Before-and-after scene images:
.....

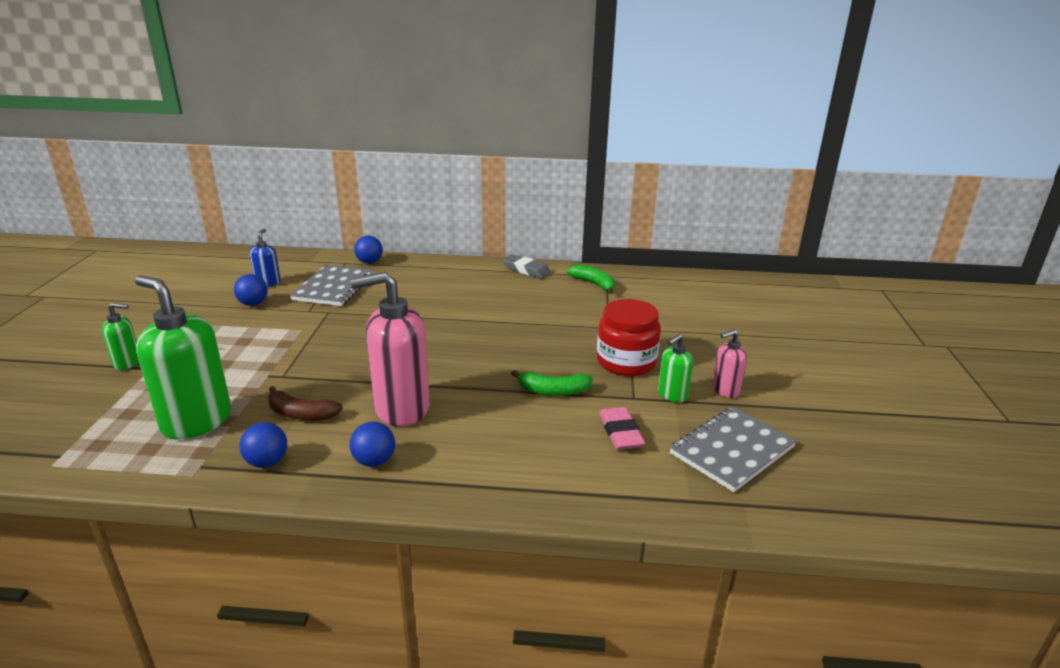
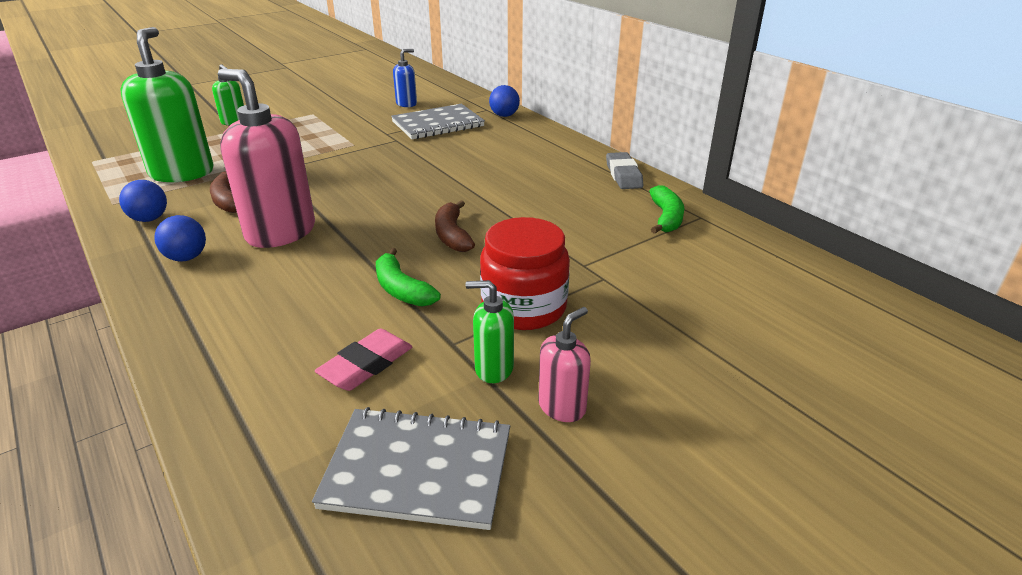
camera: 50 degrees right, 5 degrees up
blue ball [234,274,268,306] -> none
pink soap dispenser [712,329,747,398] -> pink soap dispenser turned 105 degrees clockwise [538,307,591,422]
none -> brown banana [435,200,475,252]

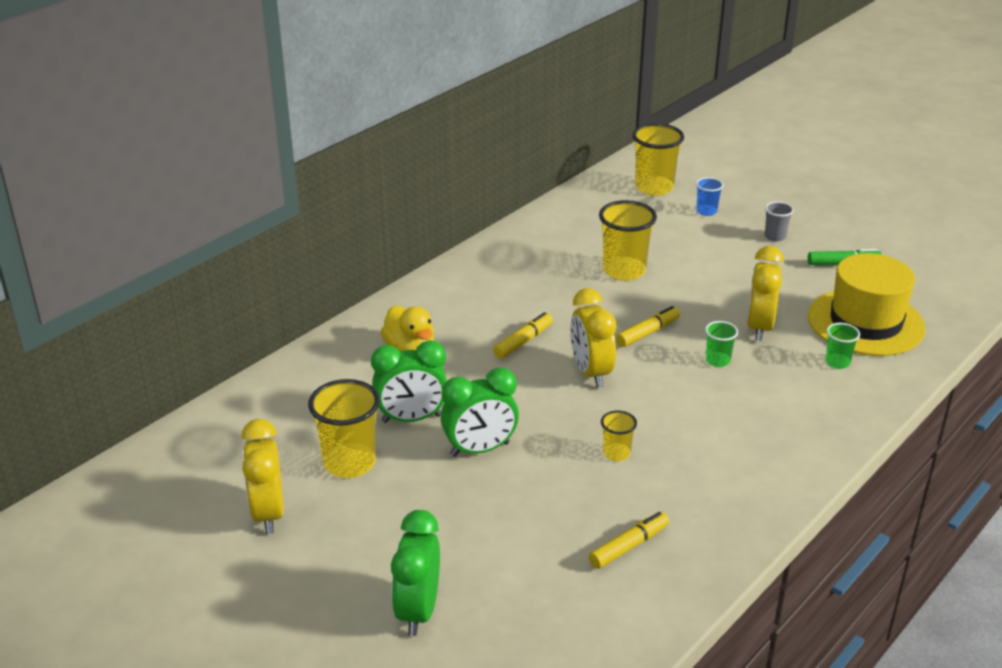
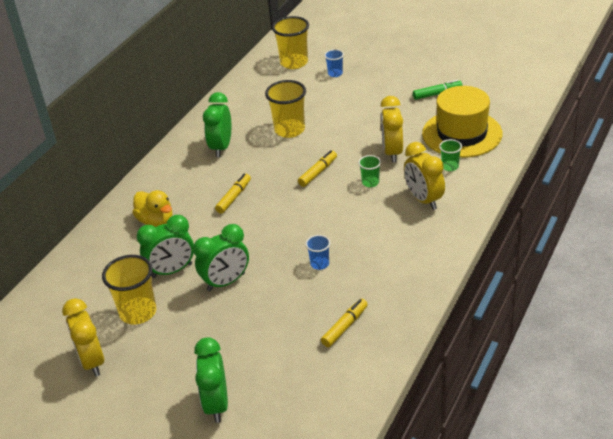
camera: 10 degrees left, 5 degrees up
yellow clock [570,288,616,388] -> yellow clock moved to [404,142,445,210]
yellow cup [601,410,637,461] -> blue cup [305,235,331,270]
grey cup [765,201,794,242] -> none
none -> green clock [203,92,231,157]

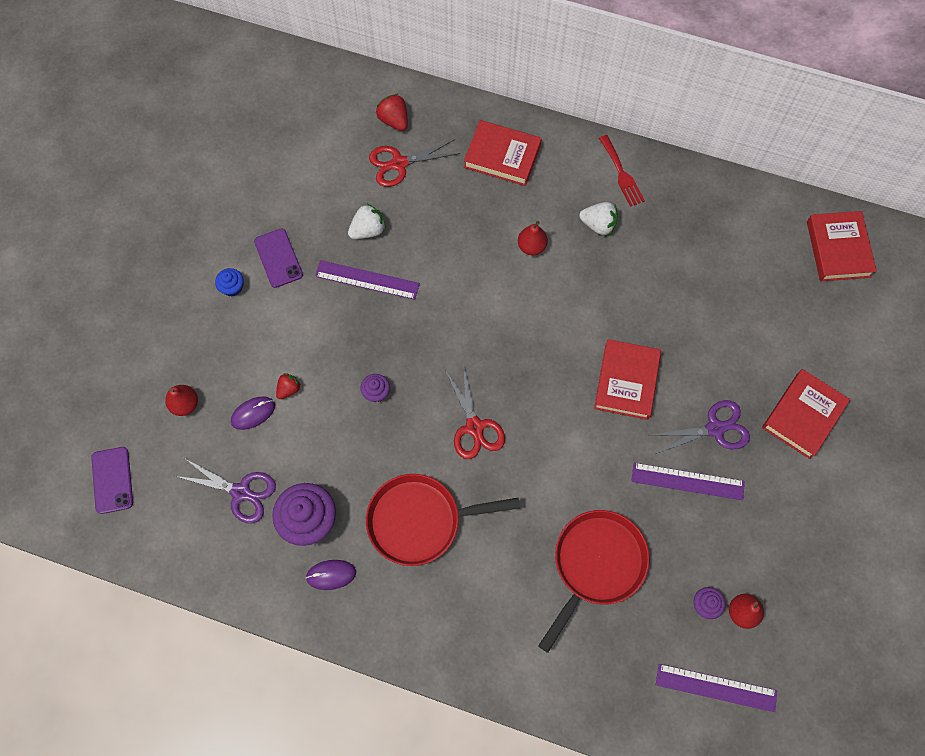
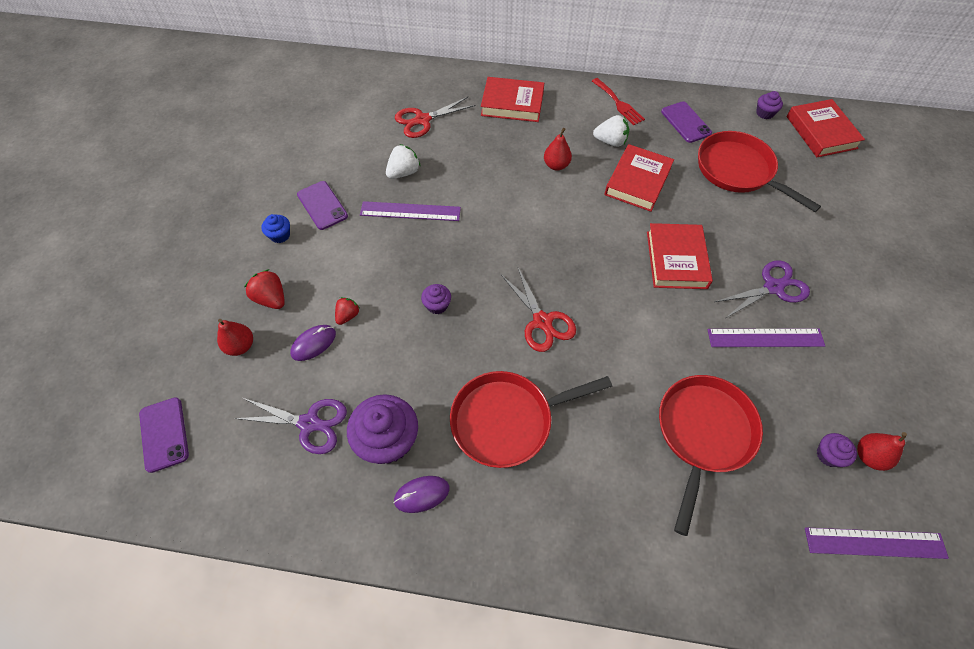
camera: 10 degrees left, 10 degrees down
red strawberry [376,94,408,131] -> red strawberry moved to [244,269,285,309]
red book [762,369,850,459] -> red book moved to [605,144,674,212]
none -> purple phone [661,101,712,143]
none -> red pan [698,131,821,212]
none -> purple cupcake [756,91,783,119]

.....

◆ What is being asked ◆
Transcribe all of the lines above exactly as given. The pictures stay out.

◆ Response area ◆
camera: 50 degrees right, 5 degrees up
blue ball [234,274,268,306] -> none
pink soap dispenser [712,329,747,398] -> pink soap dispenser turned 105 degrees clockwise [538,307,591,422]
none -> brown banana [435,200,475,252]

camera: 10 degrees left, 5 degrees up
yellow clock [570,288,616,388] -> yellow clock moved to [404,142,445,210]
yellow cup [601,410,637,461] -> blue cup [305,235,331,270]
grey cup [765,201,794,242] -> none
none -> green clock [203,92,231,157]

camera: 10 degrees left, 10 degrees down
red strawberry [376,94,408,131] -> red strawberry moved to [244,269,285,309]
red book [762,369,850,459] -> red book moved to [605,144,674,212]
none -> purple phone [661,101,712,143]
none -> red pan [698,131,821,212]
none -> purple cupcake [756,91,783,119]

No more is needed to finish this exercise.